**Activity:** Of the entries below, return only those lines from the line with "orange cone: 4 -> 0" to the line with "pink marker: 7 -> 6", exactly, both included.

== == ==

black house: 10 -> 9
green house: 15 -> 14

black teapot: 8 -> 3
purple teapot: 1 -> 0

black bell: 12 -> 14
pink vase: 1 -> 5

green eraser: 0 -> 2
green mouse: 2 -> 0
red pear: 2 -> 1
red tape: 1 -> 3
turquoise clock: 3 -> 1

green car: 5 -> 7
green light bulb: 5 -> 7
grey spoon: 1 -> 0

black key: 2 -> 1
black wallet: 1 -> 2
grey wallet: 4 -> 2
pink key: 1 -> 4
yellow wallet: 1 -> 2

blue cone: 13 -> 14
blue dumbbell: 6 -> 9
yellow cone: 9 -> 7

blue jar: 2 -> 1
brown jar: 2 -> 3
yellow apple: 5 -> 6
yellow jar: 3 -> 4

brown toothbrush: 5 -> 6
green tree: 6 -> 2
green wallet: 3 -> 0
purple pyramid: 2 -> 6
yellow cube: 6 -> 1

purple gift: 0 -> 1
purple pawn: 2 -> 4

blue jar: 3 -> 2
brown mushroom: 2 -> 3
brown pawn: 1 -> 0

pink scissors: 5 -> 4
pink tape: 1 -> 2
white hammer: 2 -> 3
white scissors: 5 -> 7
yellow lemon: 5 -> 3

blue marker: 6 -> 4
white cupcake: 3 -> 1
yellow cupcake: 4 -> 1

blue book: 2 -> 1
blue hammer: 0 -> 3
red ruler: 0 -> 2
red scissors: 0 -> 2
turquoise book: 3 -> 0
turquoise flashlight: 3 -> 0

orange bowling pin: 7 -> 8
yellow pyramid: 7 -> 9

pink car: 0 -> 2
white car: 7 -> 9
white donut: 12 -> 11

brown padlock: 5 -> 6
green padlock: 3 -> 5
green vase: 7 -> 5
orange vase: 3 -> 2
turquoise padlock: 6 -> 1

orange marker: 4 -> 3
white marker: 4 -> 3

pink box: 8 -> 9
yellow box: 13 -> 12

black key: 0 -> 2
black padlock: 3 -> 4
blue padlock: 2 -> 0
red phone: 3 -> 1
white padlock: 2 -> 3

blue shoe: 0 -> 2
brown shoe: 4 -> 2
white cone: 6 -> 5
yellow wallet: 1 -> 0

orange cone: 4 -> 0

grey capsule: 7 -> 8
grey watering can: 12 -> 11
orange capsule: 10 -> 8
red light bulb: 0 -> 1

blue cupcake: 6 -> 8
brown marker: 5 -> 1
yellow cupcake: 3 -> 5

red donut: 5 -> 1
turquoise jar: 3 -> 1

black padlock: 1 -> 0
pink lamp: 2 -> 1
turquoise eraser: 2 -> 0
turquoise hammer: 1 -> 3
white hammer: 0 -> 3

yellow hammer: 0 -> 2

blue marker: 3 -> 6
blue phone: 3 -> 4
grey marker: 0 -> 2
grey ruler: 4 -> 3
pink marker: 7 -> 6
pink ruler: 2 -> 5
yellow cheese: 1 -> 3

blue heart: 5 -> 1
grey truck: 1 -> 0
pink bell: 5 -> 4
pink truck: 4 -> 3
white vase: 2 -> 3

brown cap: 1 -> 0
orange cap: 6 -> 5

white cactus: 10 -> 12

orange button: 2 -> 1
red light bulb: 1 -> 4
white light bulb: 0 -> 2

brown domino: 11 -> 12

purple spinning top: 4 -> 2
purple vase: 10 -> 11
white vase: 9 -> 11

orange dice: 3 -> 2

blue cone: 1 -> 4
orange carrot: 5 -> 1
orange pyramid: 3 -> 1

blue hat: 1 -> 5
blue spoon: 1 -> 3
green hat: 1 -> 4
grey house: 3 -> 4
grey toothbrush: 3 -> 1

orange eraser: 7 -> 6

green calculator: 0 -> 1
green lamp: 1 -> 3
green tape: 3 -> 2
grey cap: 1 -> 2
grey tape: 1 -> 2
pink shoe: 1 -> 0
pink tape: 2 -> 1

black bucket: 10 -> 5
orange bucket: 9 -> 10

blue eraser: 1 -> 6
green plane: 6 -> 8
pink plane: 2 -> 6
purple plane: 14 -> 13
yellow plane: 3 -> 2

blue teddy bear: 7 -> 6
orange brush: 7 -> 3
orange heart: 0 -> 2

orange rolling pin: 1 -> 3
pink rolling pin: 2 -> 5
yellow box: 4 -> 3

== == ==

**Response for this exercise:**
orange cone: 4 -> 0

grey capsule: 7 -> 8
grey watering can: 12 -> 11
orange capsule: 10 -> 8
red light bulb: 0 -> 1

blue cupcake: 6 -> 8
brown marker: 5 -> 1
yellow cupcake: 3 -> 5

red donut: 5 -> 1
turquoise jar: 3 -> 1

black padlock: 1 -> 0
pink lamp: 2 -> 1
turquoise eraser: 2 -> 0
turquoise hammer: 1 -> 3
white hammer: 0 -> 3

yellow hammer: 0 -> 2

blue marker: 3 -> 6
blue phone: 3 -> 4
grey marker: 0 -> 2
grey ruler: 4 -> 3
pink marker: 7 -> 6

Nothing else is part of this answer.